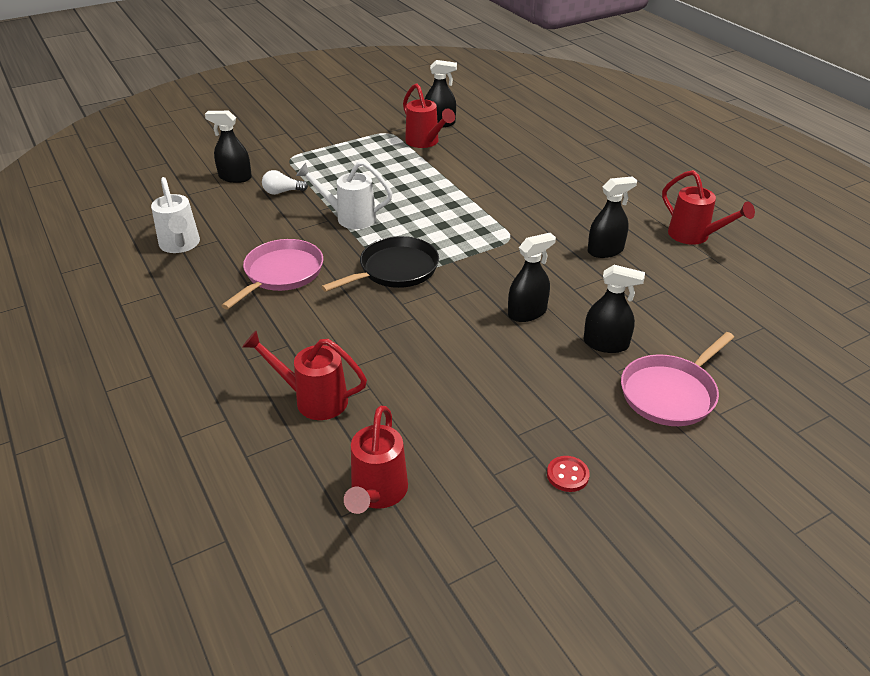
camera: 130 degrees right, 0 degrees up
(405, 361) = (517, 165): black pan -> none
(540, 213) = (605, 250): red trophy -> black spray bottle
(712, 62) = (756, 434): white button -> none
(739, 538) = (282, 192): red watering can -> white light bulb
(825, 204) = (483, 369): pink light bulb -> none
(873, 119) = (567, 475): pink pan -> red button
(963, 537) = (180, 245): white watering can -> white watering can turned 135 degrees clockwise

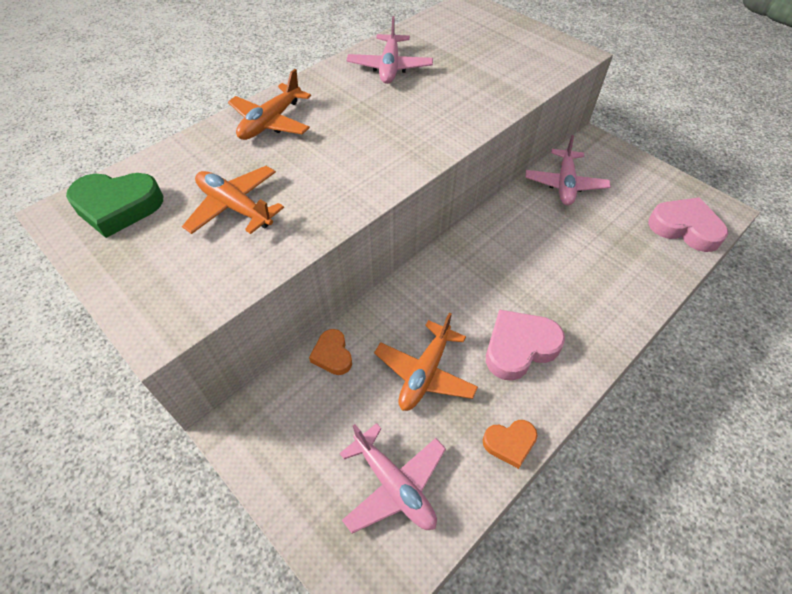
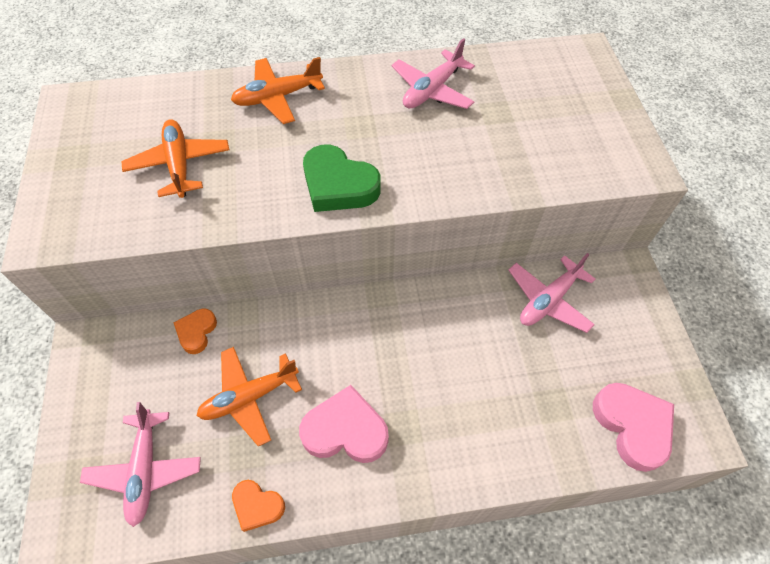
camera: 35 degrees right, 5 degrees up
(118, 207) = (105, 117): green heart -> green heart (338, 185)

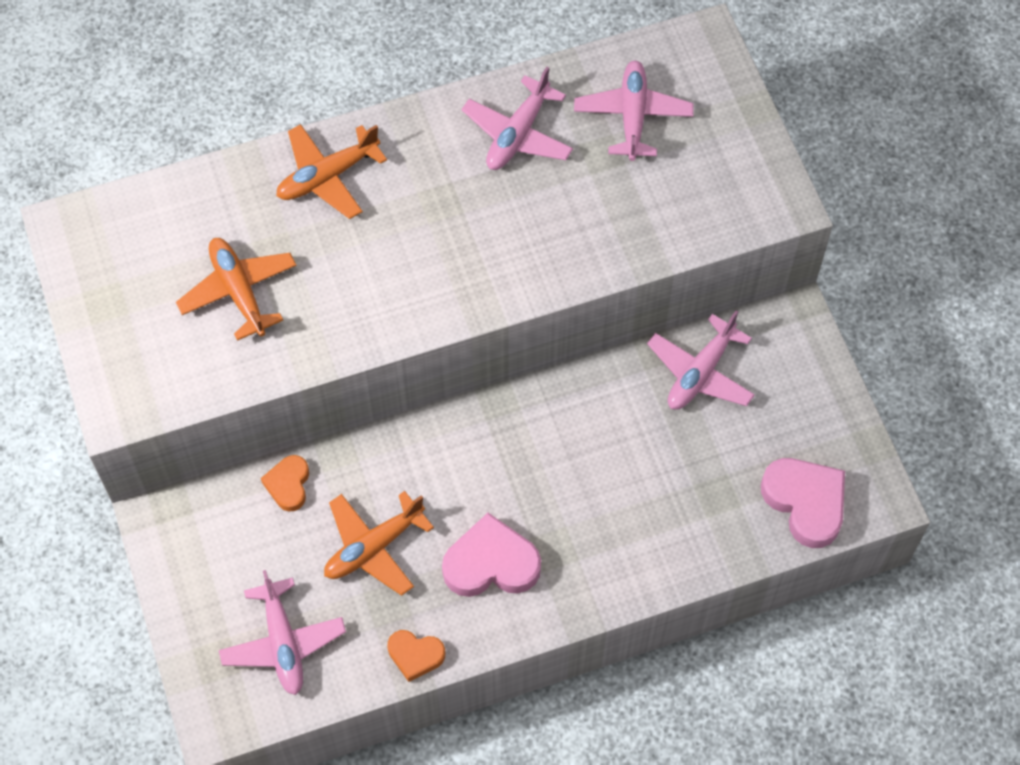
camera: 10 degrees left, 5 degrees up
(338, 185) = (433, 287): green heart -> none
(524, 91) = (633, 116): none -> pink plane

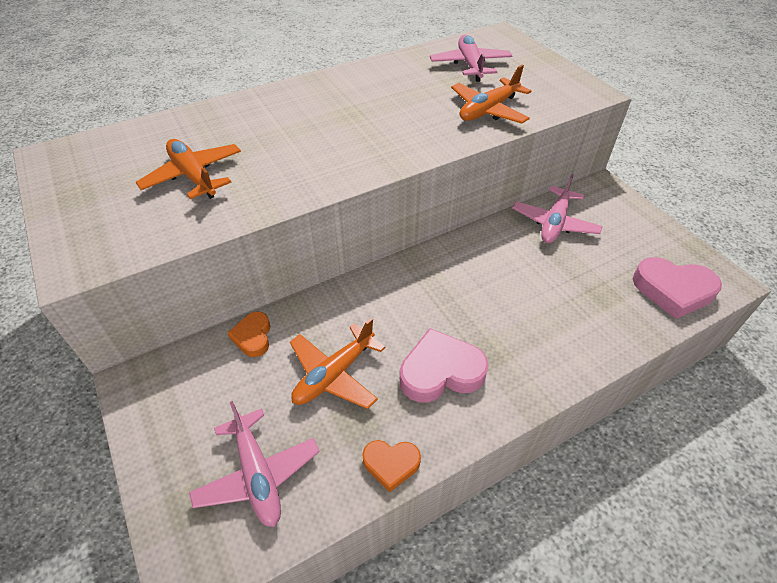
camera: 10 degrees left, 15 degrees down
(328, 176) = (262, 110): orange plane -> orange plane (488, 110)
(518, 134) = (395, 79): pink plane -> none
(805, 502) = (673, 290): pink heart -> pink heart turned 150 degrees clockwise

==================================================

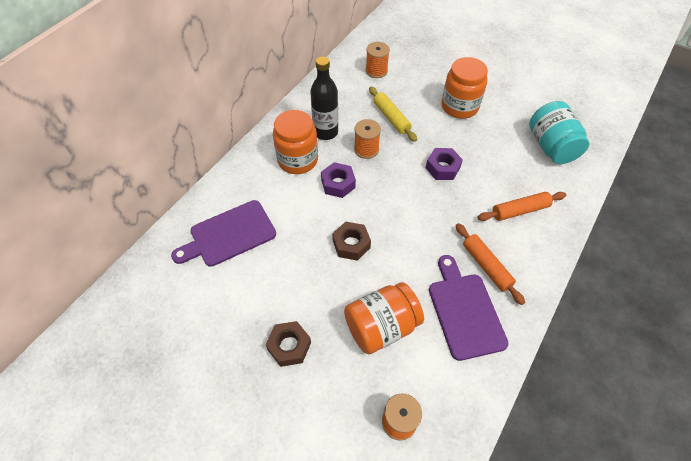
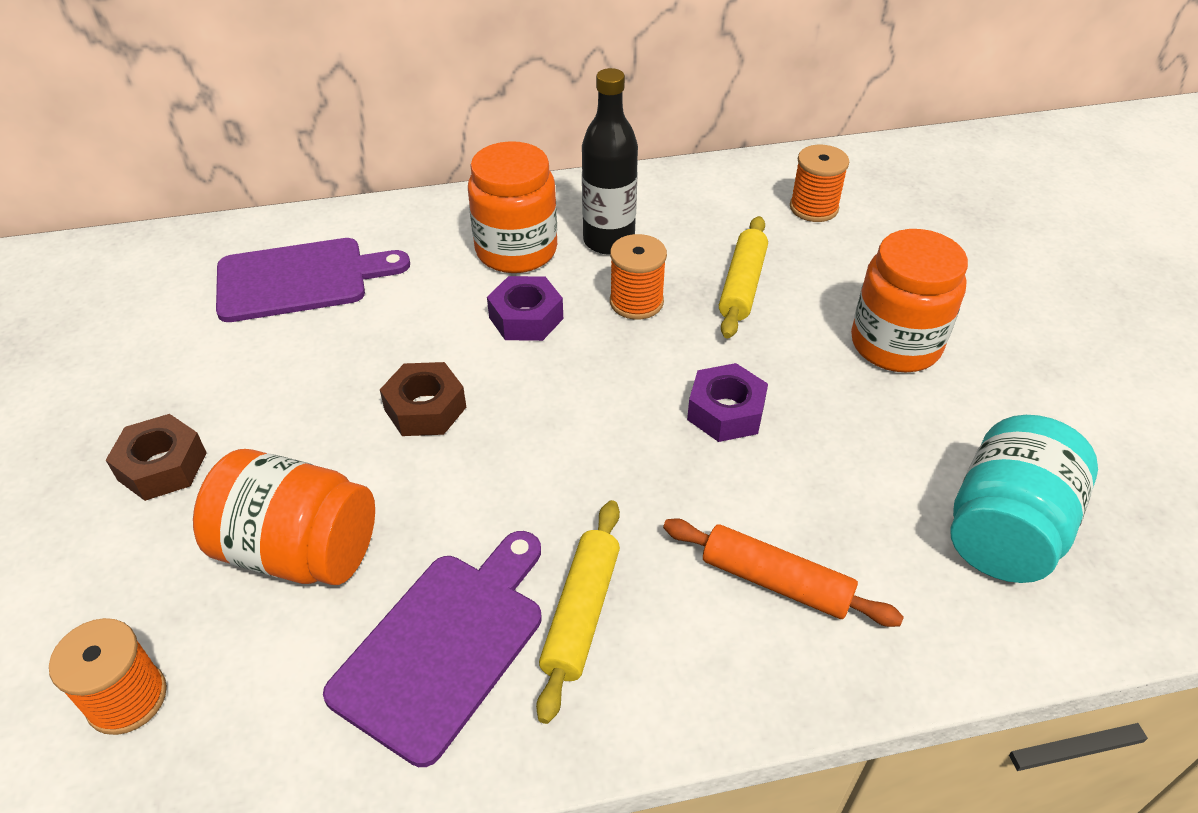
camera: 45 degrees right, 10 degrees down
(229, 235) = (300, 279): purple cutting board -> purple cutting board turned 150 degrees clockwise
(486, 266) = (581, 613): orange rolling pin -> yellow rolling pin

==================================================

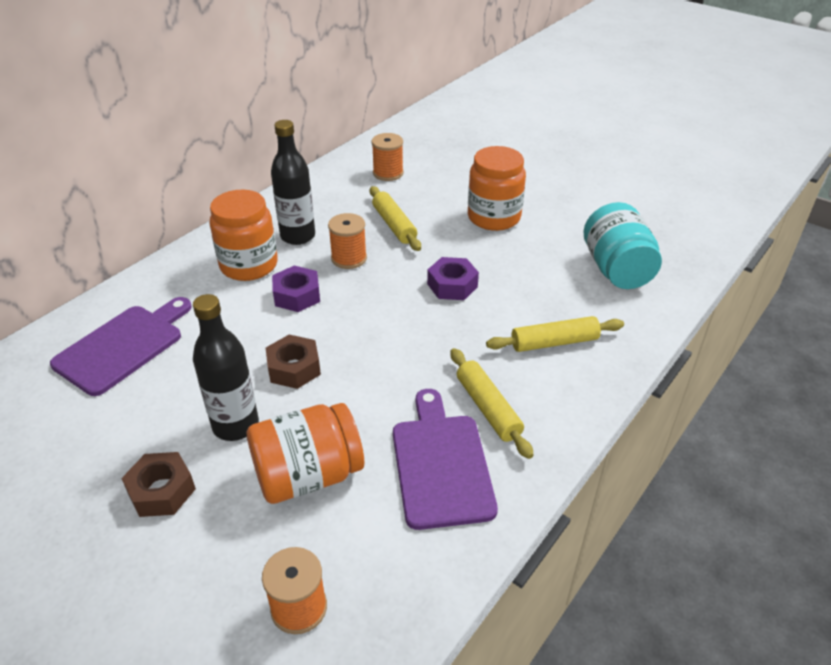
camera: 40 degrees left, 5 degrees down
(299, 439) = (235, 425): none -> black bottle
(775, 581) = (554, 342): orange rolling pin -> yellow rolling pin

==================================================

§ **EXERCISE DETAILS**
Print exactly the lines above that run from the one with "camera: 10 degrees left, 5 degrees up" down to the one with "(805, 502) = (673, 290): pink", and omit the pictures.

§ **WRITTEN RESPONSE**
camera: 10 degrees left, 5 degrees up
(338, 185) = (433, 287): green heart -> none
(524, 91) = (633, 116): none -> pink plane

camera: 10 degrees left, 15 degrees down
(328, 176) = (262, 110): orange plane -> orange plane (488, 110)
(518, 134) = (395, 79): pink plane -> none
(805, 502) = (673, 290): pink heart -> pink heart turned 150 degrees clockwise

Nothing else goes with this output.